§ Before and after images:
*-*-*

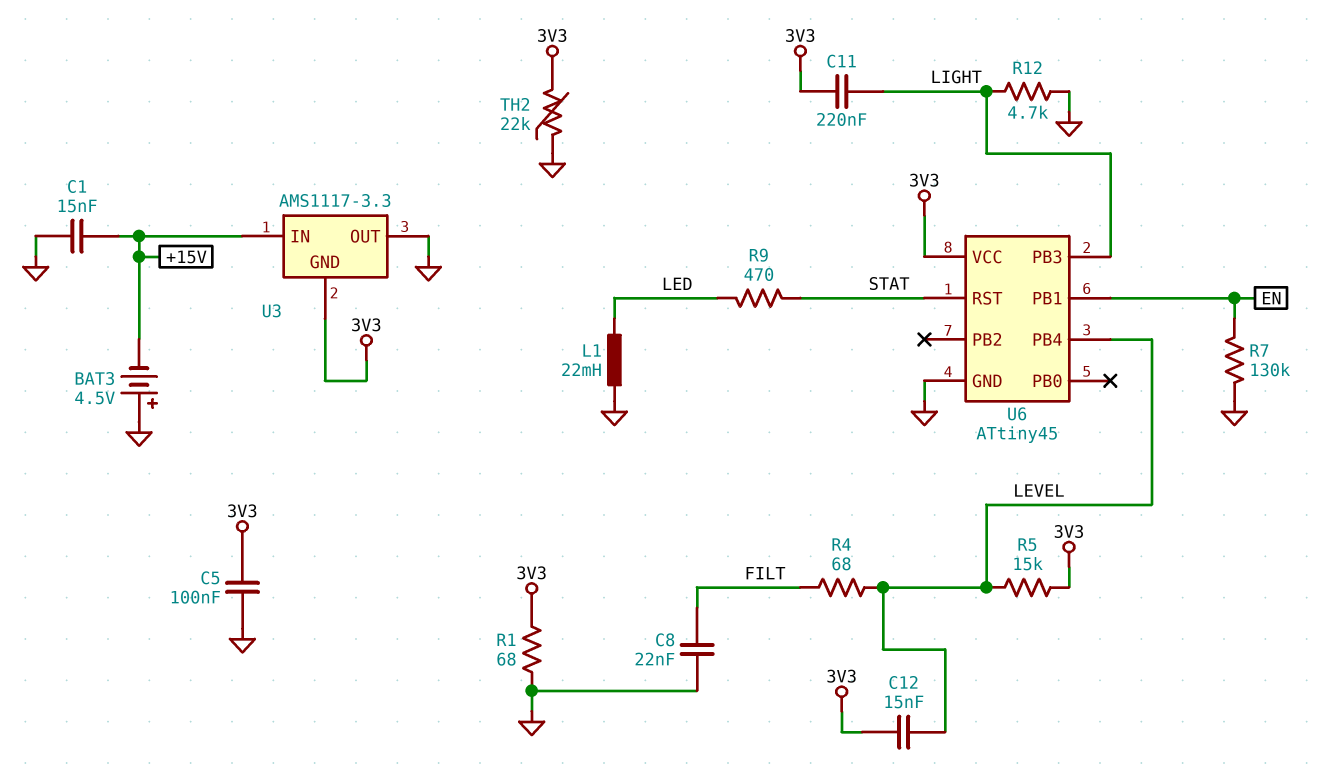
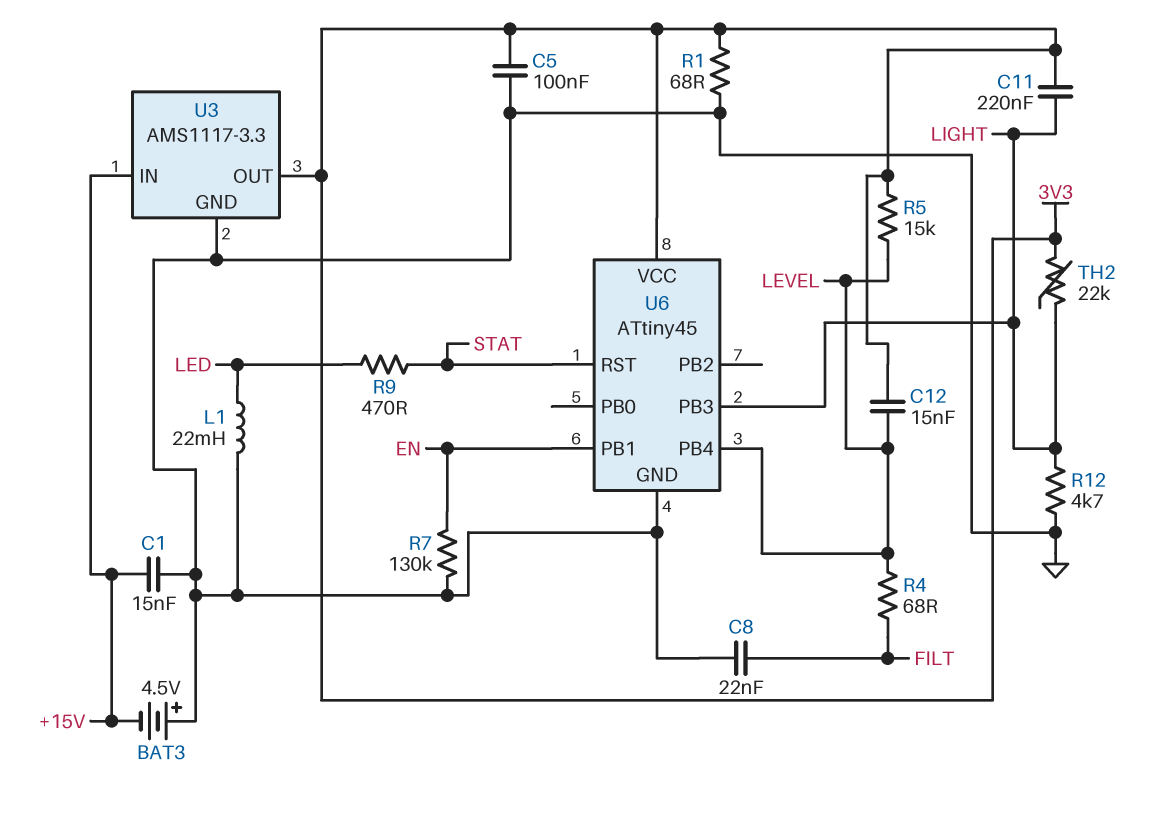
TH2: 22k (3V3, GND) -> 22k (3V3, LIGHT)
U3 pin GND: 3V3 -> GND
U3 pin OUT: GND -> 3V3

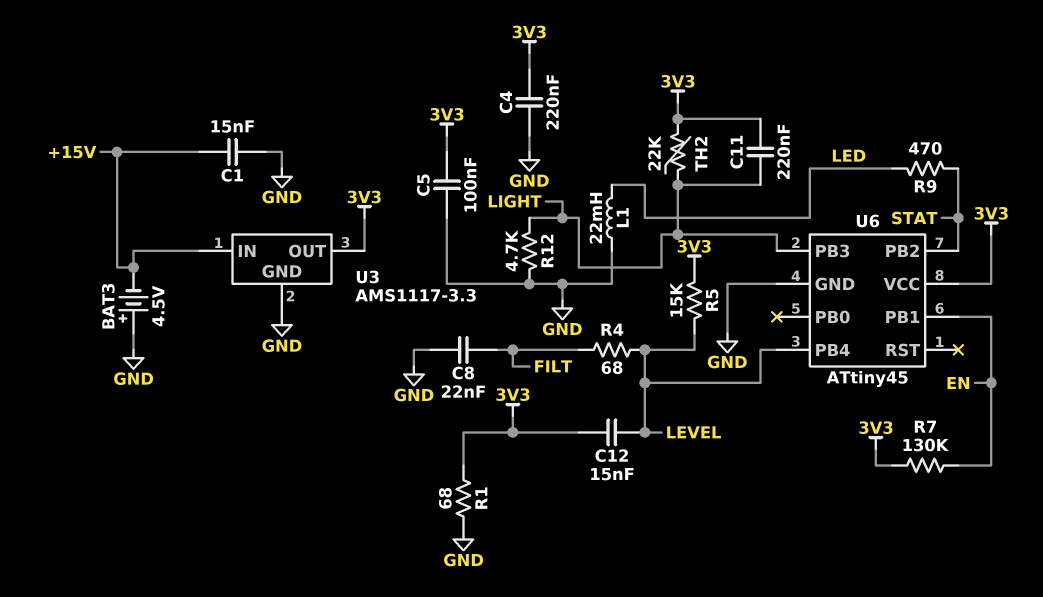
C4: none -> 220nF (3V3, GND)
R7: 130k (EN, GND) -> 130k (3V3, EN)
U6 pin PB2: none -> STAT
U6 pin RST: STAT -> none

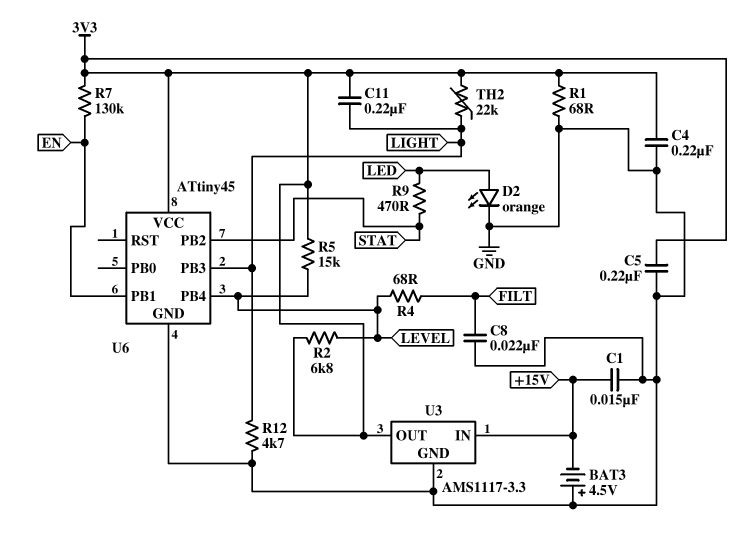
C5: 100nF (3V3, GND) -> 220nF (3V3, GND)
C12: 15nF (3V3, LEVEL) -> none
D2: none -> LED orange (A LED, K GND)
L1: 22mH (GND, LED) -> none
R2: none -> 6.8k (3V3, LEVEL)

*-*-*

§ What is expected:
Among the lines above, return those that contain the string "none".

§ Task answer:
C4: none -> 220nF (3V3, GND)
U6 pin PB2: none -> STAT
U6 pin RST: STAT -> none
C12: 15nF (3V3, LEVEL) -> none
D2: none -> LED orange (A LED, K GND)
L1: 22mH (GND, LED) -> none
R2: none -> 6.8k (3V3, LEVEL)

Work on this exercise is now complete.